### INSTRUCTIONS TO FOLLOW
Emit the line that holds "Mask stroma. Return" and all lines following it through the end of the data, verbatim, and nothing else.

:: AVAILABLE RECORDS ::

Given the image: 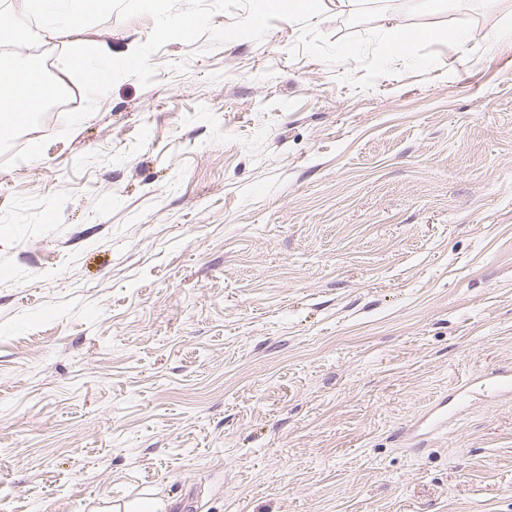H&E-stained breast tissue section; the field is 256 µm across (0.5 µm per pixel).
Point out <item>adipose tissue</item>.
<instances>
[{
	"label": "adipose tissue",
	"instance_id": "1",
	"mask_svg": "<svg viewBox=\"0 0 512 512\" xmlns=\"http://www.w3.org/2000/svg\"><path fill=\"white\" fill-rule=\"evenodd\" d=\"M112 8V0H8V23L0 25V38L16 41L20 35L52 38L81 29L96 13ZM0 76L9 82L0 93V131L10 132L27 124L43 101L58 89L36 67H21L11 59L0 61Z\"/></svg>",
	"mask_w": 512,
	"mask_h": 512
}]
</instances>
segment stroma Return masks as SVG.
I'll list each match as a JSON object with an SVG mask.
<instances>
[{
  "label": "stroma",
  "instance_id": "stroma-1",
  "mask_svg": "<svg viewBox=\"0 0 512 512\" xmlns=\"http://www.w3.org/2000/svg\"><path fill=\"white\" fill-rule=\"evenodd\" d=\"M403 2L310 25L471 34L369 89L293 22L174 41L68 137L51 111L0 146V512H512V399L474 380L512 368V0ZM70 41L10 56L79 98ZM448 424V404L447 408L442 403L434 404L427 413H425L418 421L417 427L432 433ZM168 503L155 496L135 495L121 506L101 508L102 512H166Z\"/></svg>",
  "mask_w": 512,
  "mask_h": 512
}]
</instances>
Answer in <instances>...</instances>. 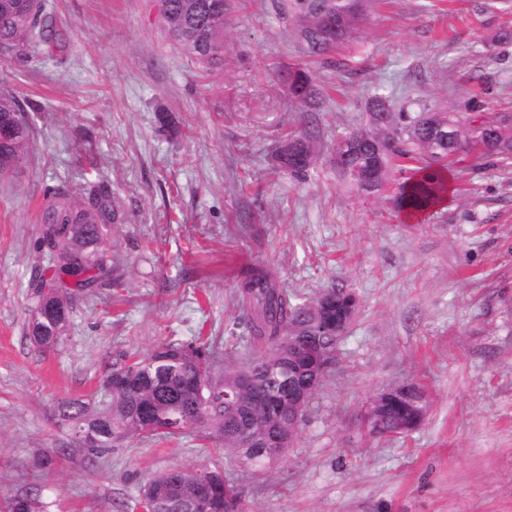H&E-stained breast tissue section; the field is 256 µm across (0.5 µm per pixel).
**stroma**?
Listing matches in <instances>:
<instances>
[{"instance_id":"35a3bbf8","label":"stroma","mask_w":512,"mask_h":512,"mask_svg":"<svg viewBox=\"0 0 512 512\" xmlns=\"http://www.w3.org/2000/svg\"><path fill=\"white\" fill-rule=\"evenodd\" d=\"M49 4L62 41L0 56V90L34 130L20 173L0 179V505L30 492L44 512H139L153 476L217 468L243 512H512V160L461 151L449 202L422 224L357 196L332 162L378 89L408 112L512 114V0H375L354 45L322 59L288 0H230L210 81L168 38L160 0ZM284 66L312 67L324 90L303 179L275 159L303 118ZM64 177L108 181L125 215L112 228L121 279L79 300L42 352L28 336L32 241L44 190ZM247 262L304 297L338 286L359 300L293 447L249 461L190 431L91 459L57 409H106L117 354L200 338L214 373L246 362L233 294ZM407 381L426 394L423 423L370 435L363 406Z\"/></svg>"}]
</instances>
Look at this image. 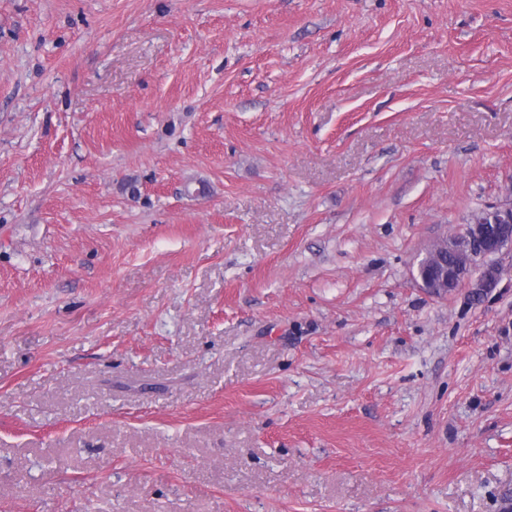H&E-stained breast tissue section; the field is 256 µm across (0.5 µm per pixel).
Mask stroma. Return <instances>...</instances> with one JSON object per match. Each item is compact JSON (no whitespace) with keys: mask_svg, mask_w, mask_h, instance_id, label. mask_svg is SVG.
Instances as JSON below:
<instances>
[{"mask_svg":"<svg viewBox=\"0 0 512 512\" xmlns=\"http://www.w3.org/2000/svg\"><path fill=\"white\" fill-rule=\"evenodd\" d=\"M512 0H0V512H512ZM481 211L459 232L433 244L417 266L415 278L422 288L440 296L467 284L470 298L486 299L502 280L501 269L490 258L505 247H512V205H493ZM468 244V245H467ZM472 244H482L473 248ZM448 255L454 260L448 263Z\"/></svg>","mask_w":512,"mask_h":512,"instance_id":"35a3bbf8","label":"stroma"}]
</instances>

:::

### SOLUTION
Mask stroma. Return <instances>...</instances> with one JSON object per match. Each item is compact JSON (no whitespace) with keys: mask_svg, mask_w, mask_h, instance_id, label. mask_svg is SVG.
Instances as JSON below:
<instances>
[{"mask_svg":"<svg viewBox=\"0 0 512 512\" xmlns=\"http://www.w3.org/2000/svg\"><path fill=\"white\" fill-rule=\"evenodd\" d=\"M512 0H0V512H512ZM481 211L459 232L433 244L417 266L415 278L422 288L440 296L467 284L470 298L486 299L502 280L501 269L490 258L505 247H512V205H493ZM468 244V245H467ZM472 244H482L473 248ZM448 255L454 260L448 263Z\"/></svg>","mask_w":512,"mask_h":512,"instance_id":"35a3bbf8","label":"stroma"}]
</instances>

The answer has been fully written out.